• **Aim of the exercise**: From the listing that follows, output everything exactly except the pictures.

• **Provided data**:
--

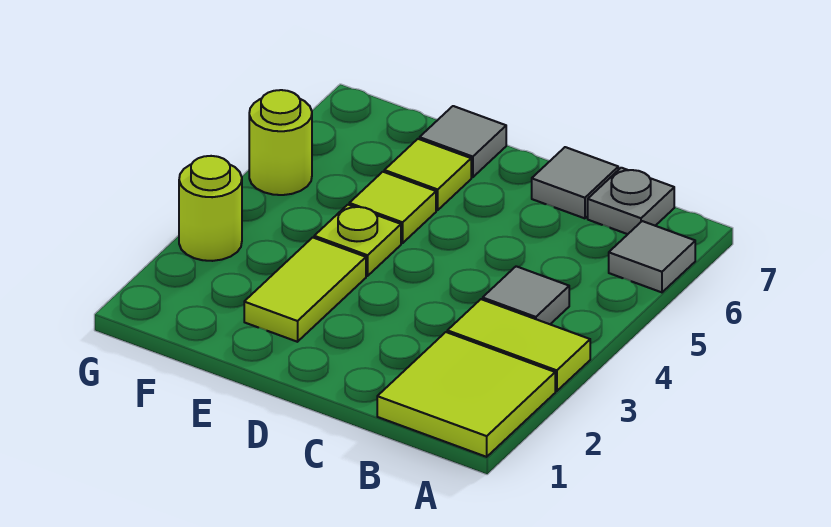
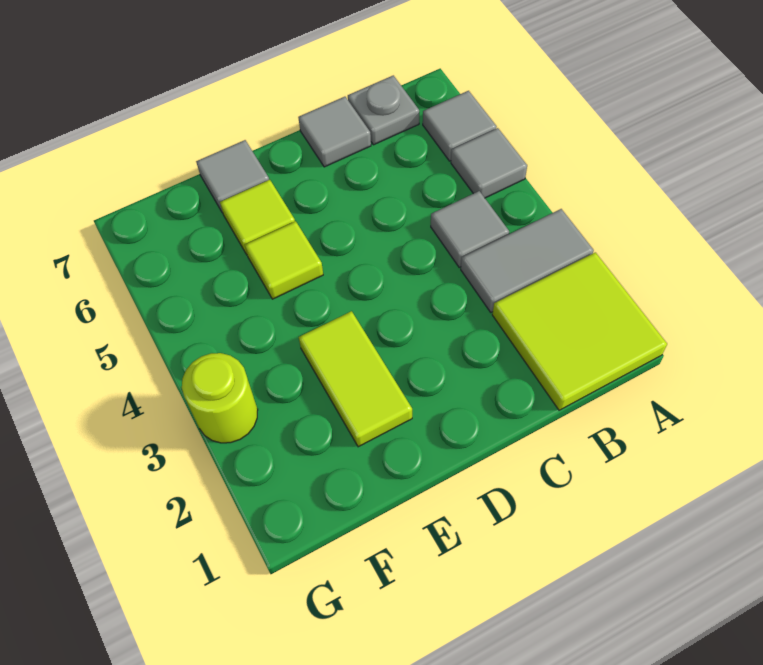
lime tile A3:B3 level 1 -> grey tile A3:B3 level 1
none -> grey tile A5 level 1
lime plate E4 level 1 -> none
lime round brick G5 level 1 -> none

--

• **Expected answer**:
lime tile A3:B3 level 1 -> grey tile A3:B3 level 1
none -> grey tile A5 level 1
lime plate E4 level 1 -> none
lime round brick G5 level 1 -> none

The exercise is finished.